The problem:
Copy, from the data below, every line that has "pink" in it.

[Object tracking records]

---+---

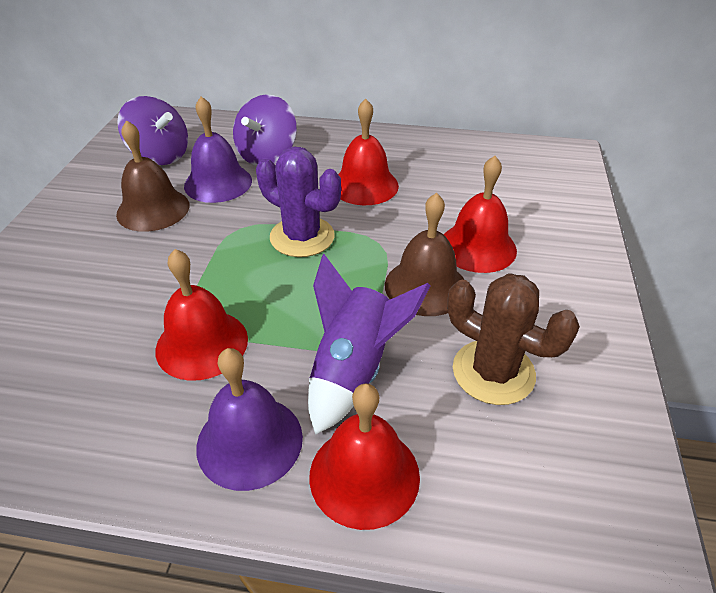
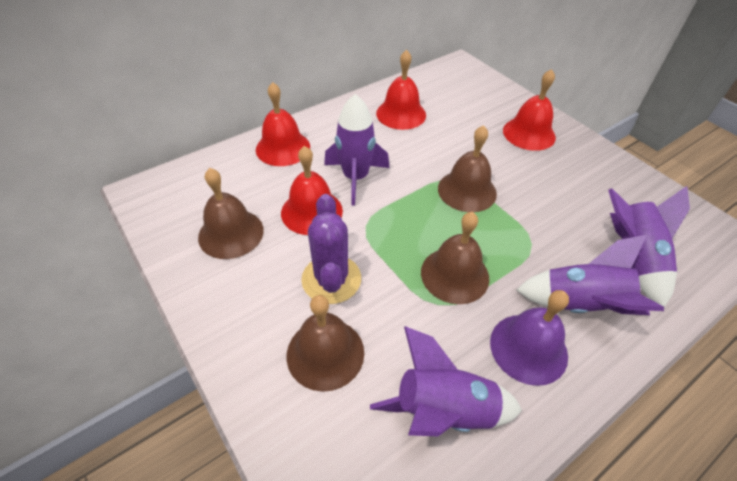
brown bell: 2 -> 4
brown cactus: 1 -> 0
purple bell: 2 -> 1
purple rocket: 1 -> 4
purple spinning top: 2 -> 0

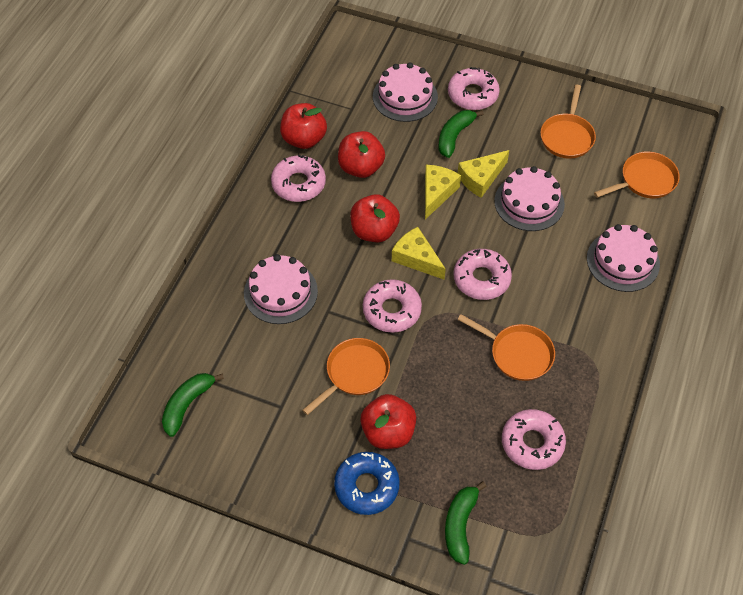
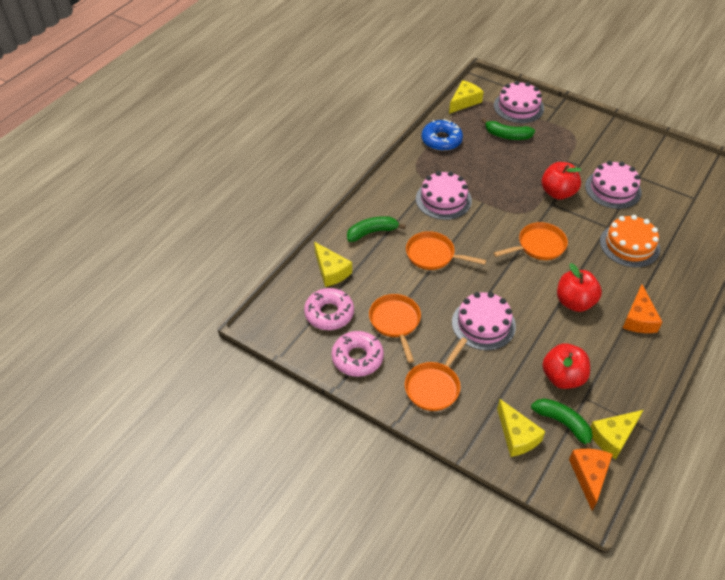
orange cake: 0 -> 1
orange cheese: 0 -> 2
pink donut: 5 -> 2
red apple: 4 -> 3
yellow cheese: 3 -> 4

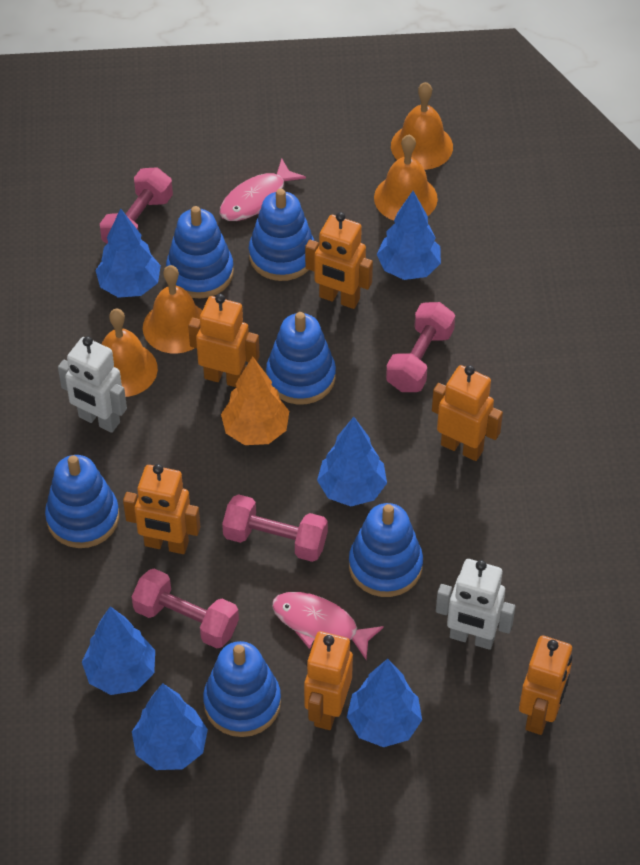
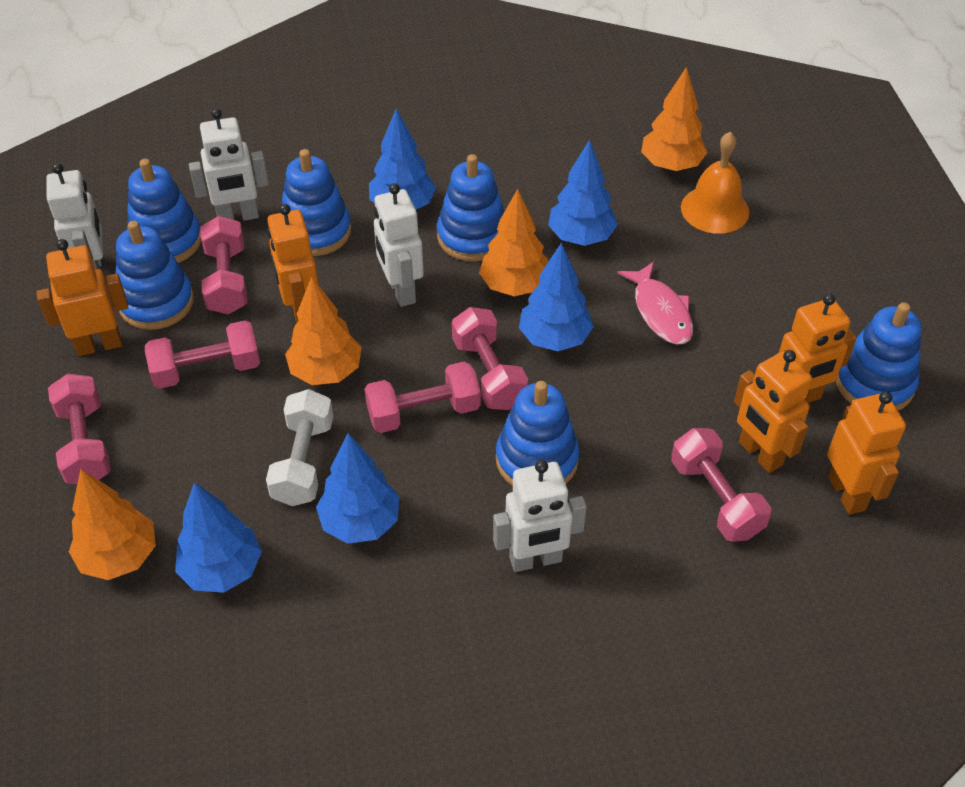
blue tree: 6 -> 5
orange bell: 4 -> 1
orange robot: 6 -> 5
orange tree: 1 -> 4
pink dumbbell: 4 -> 6
pink fish: 2 -> 1
white dumbbell: 0 -> 1
white robot: 2 -> 4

---+---

Reply to the exercise:
pink donut: 5 -> 2
pink dumbbell: 4 -> 6
pink fish: 2 -> 1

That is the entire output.